### WHAT IS REQUIRED
Where the line with "D2: schottky (A" appears below, start writing out lines exactly, and finish with the line with "U3 pin VCC: +9V -> RESET", which is included; write out nothing else.

### DATA SUPPLIED
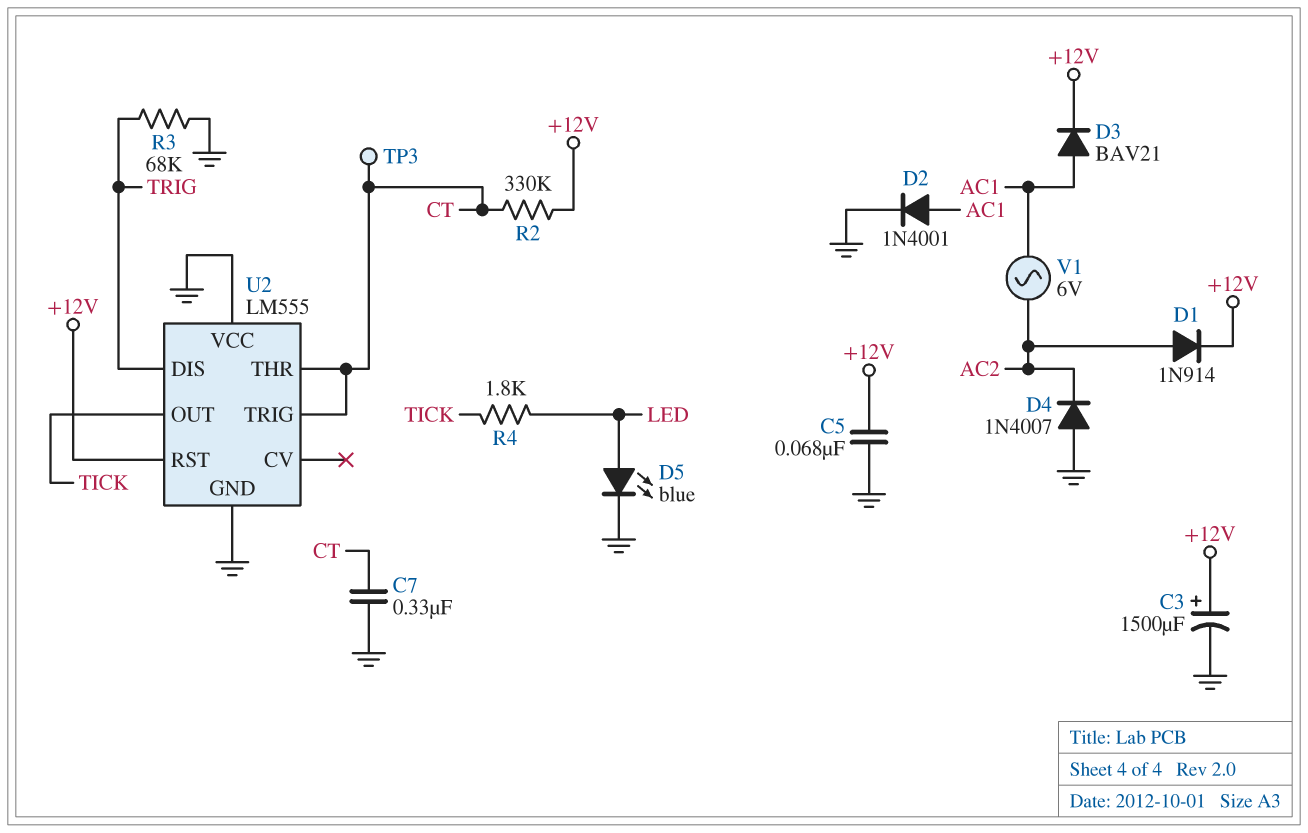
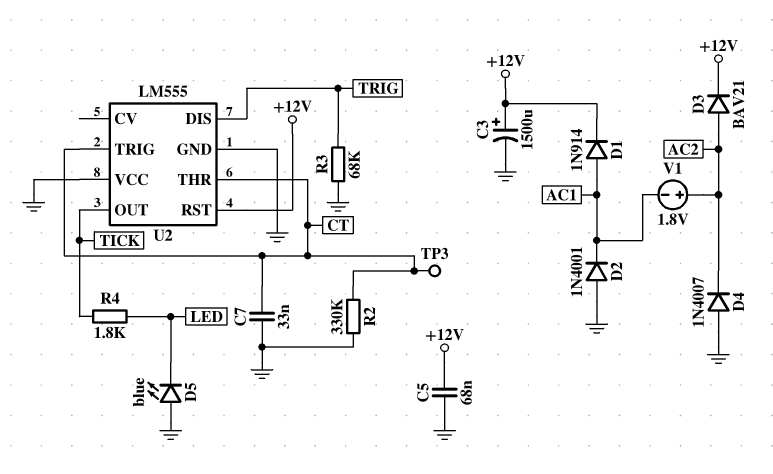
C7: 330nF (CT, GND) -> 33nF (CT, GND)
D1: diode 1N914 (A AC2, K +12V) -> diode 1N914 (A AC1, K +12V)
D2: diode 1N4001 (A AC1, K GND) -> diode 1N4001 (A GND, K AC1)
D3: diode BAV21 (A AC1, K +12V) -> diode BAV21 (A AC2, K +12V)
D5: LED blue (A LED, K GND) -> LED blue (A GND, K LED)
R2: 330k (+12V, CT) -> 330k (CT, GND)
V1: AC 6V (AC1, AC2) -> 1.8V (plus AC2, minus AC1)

==

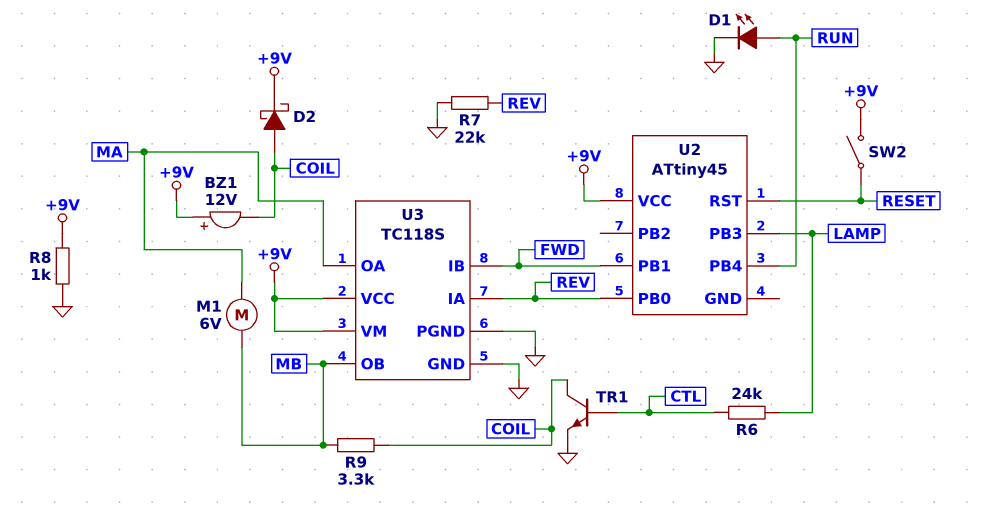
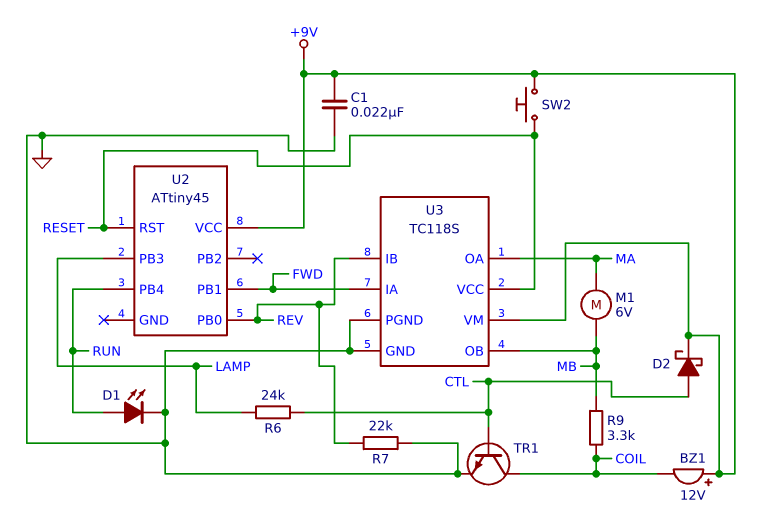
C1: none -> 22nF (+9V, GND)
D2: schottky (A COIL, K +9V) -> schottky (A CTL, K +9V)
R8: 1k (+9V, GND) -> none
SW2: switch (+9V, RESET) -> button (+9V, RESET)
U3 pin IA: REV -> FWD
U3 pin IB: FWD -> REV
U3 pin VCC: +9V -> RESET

--

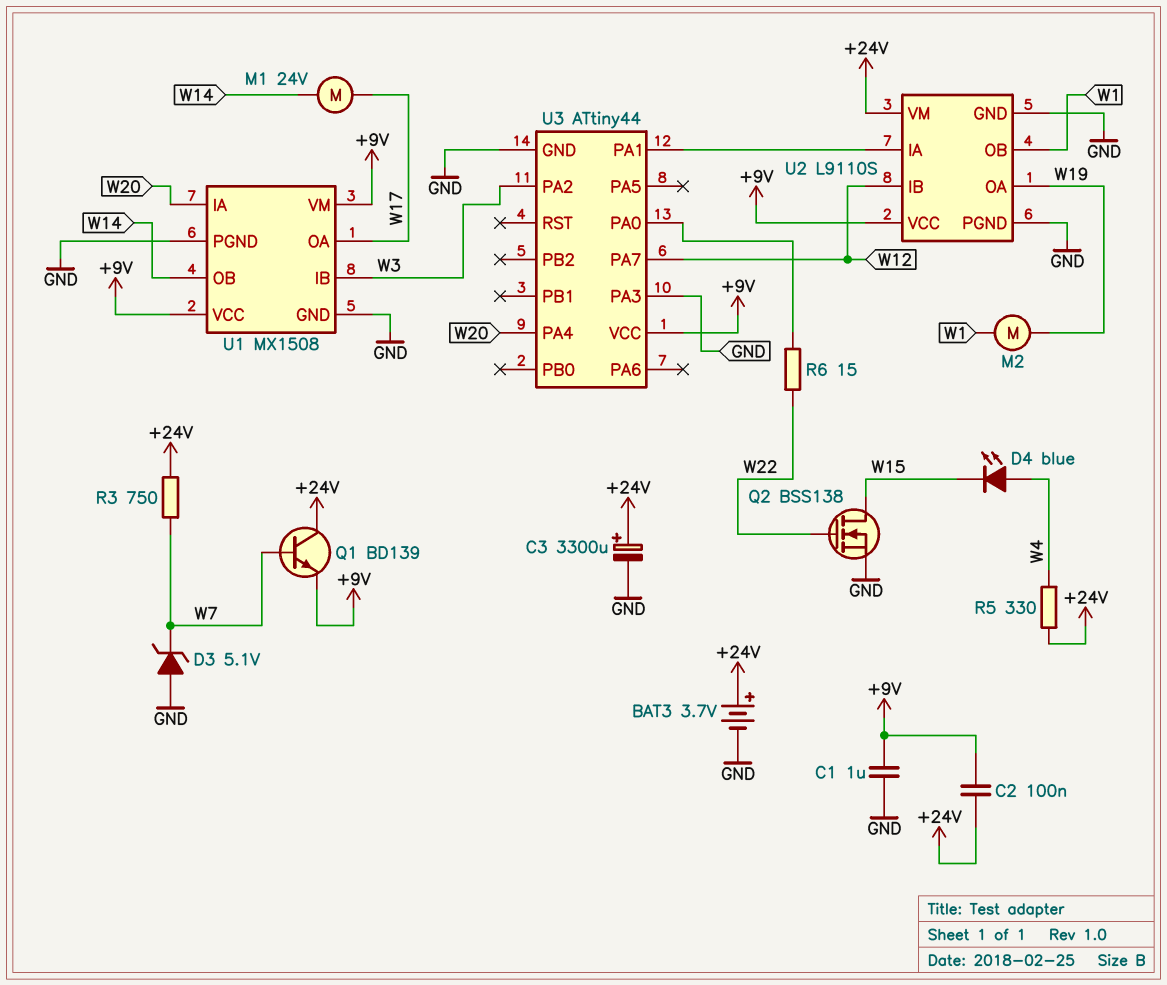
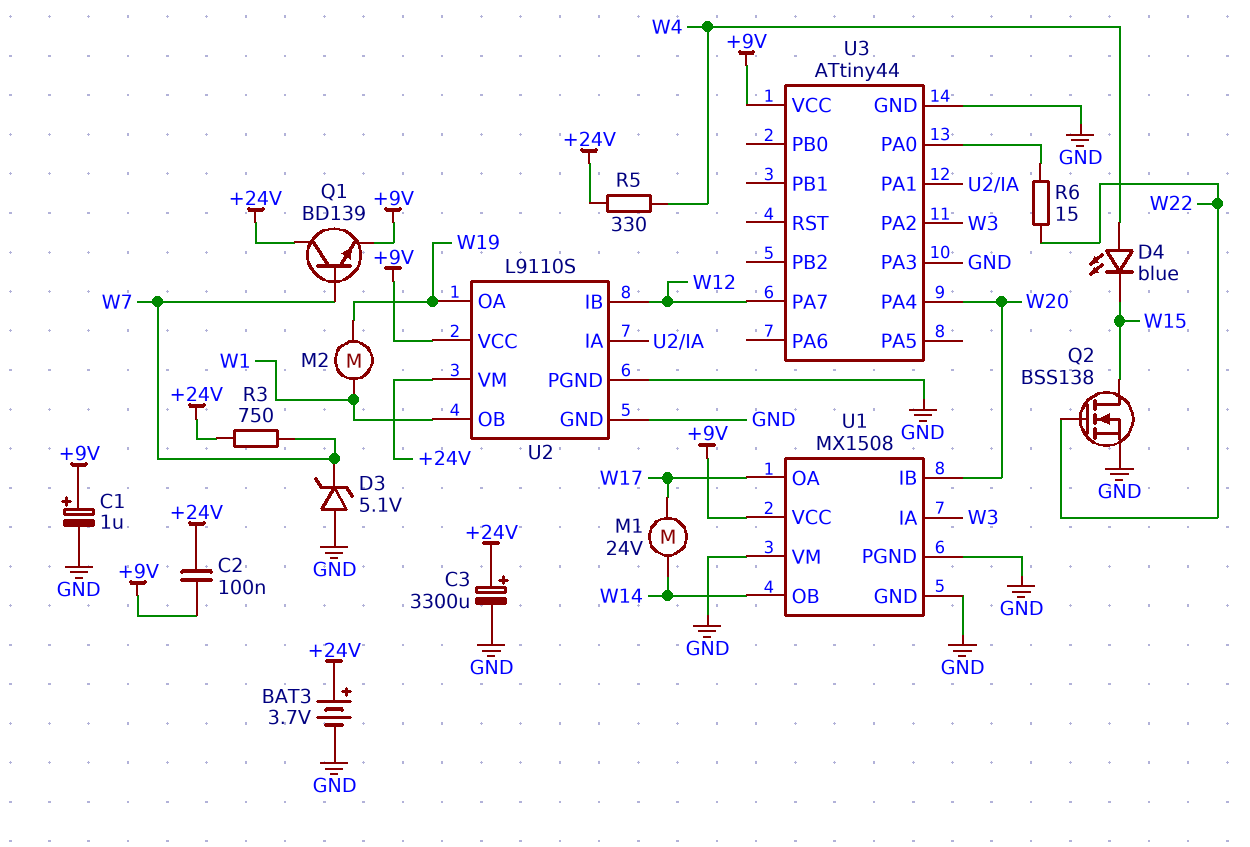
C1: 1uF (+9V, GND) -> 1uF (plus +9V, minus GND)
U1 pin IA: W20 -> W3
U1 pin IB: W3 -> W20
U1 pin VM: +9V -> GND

### OUTPUT
D2: schottky (A COIL, K +9V) -> schottky (A CTL, K +9V)
R8: 1k (+9V, GND) -> none
SW2: switch (+9V, RESET) -> button (+9V, RESET)
U3 pin IA: REV -> FWD
U3 pin IB: FWD -> REV
U3 pin VCC: +9V -> RESET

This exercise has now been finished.